## Brief:
Repeat the data below in full. Pictures must not be part of the copy.

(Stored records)
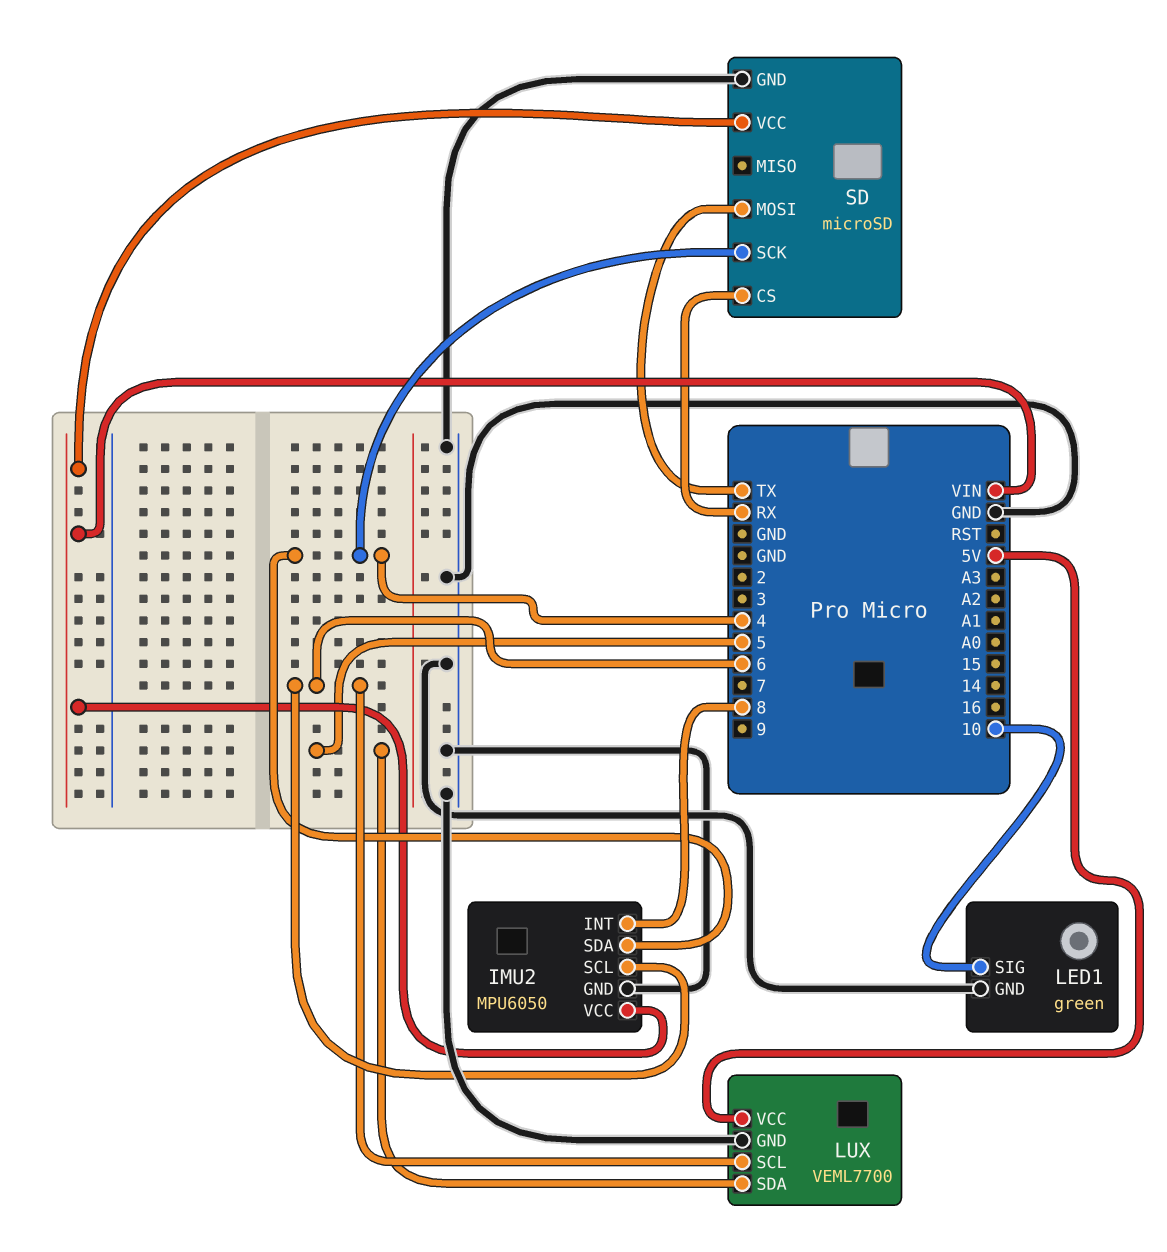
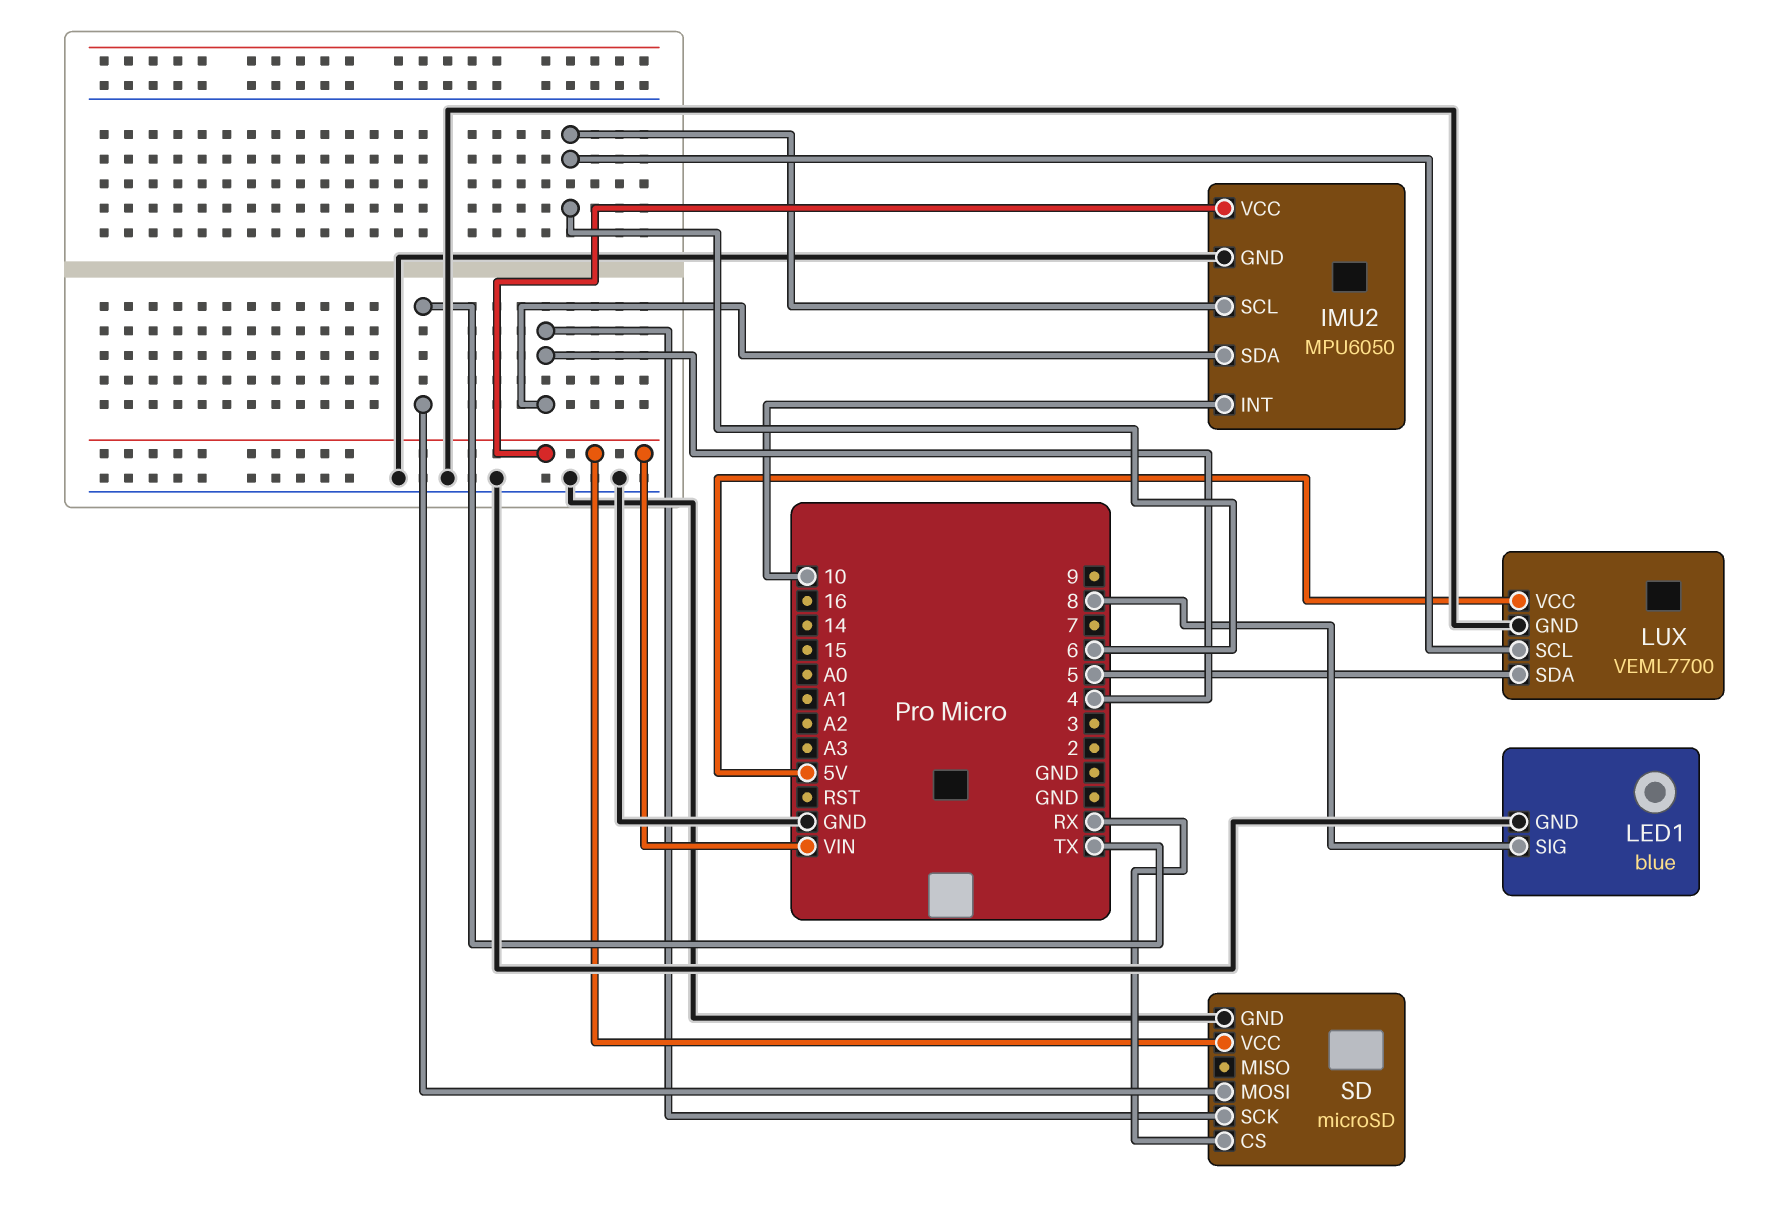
IMU2 pin INT: 8 -> 10
LED1: green -> blue
LED1 pin SIG: 10 -> 8

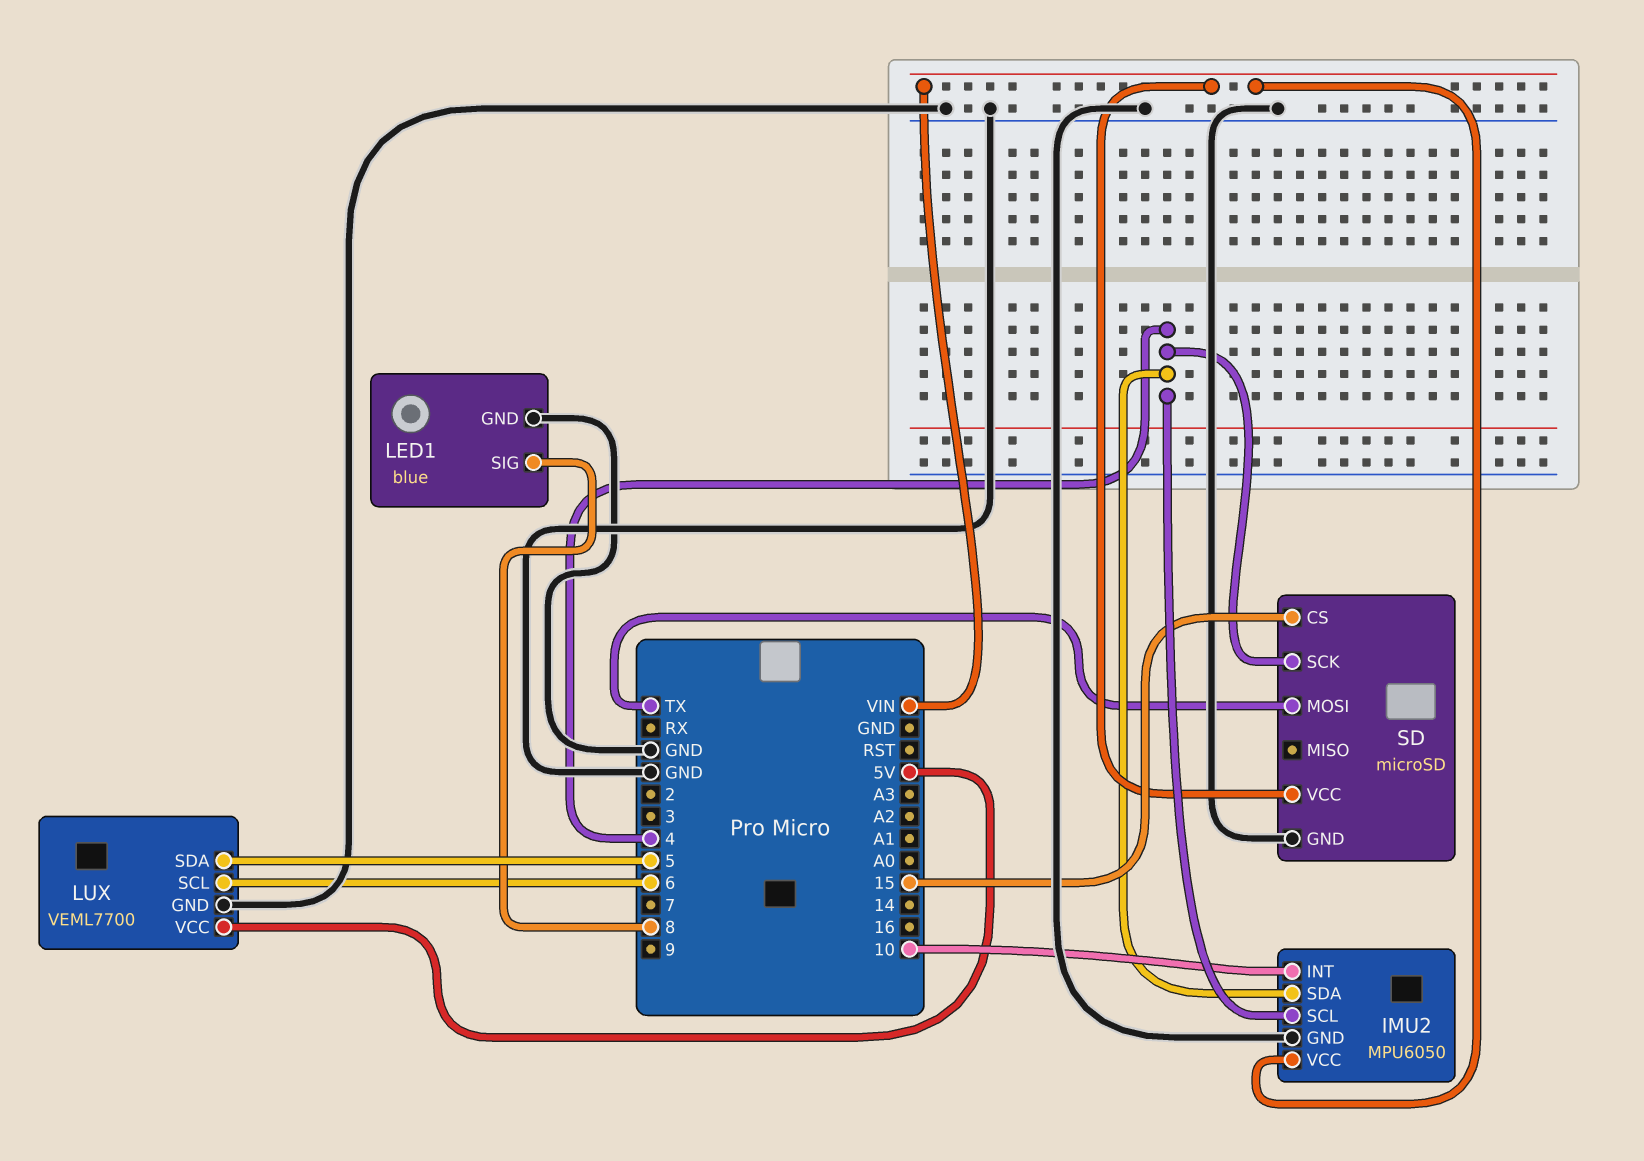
IMU2 pin SCL: 6 -> 4
SD pin CS: RX -> 15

## Response box:
IMU2 pin INT: 8 -> 10
LED1: green -> blue
LED1 pin SIG: 10 -> 8

IMU2 pin SCL: 6 -> 4
SD pin CS: RX -> 15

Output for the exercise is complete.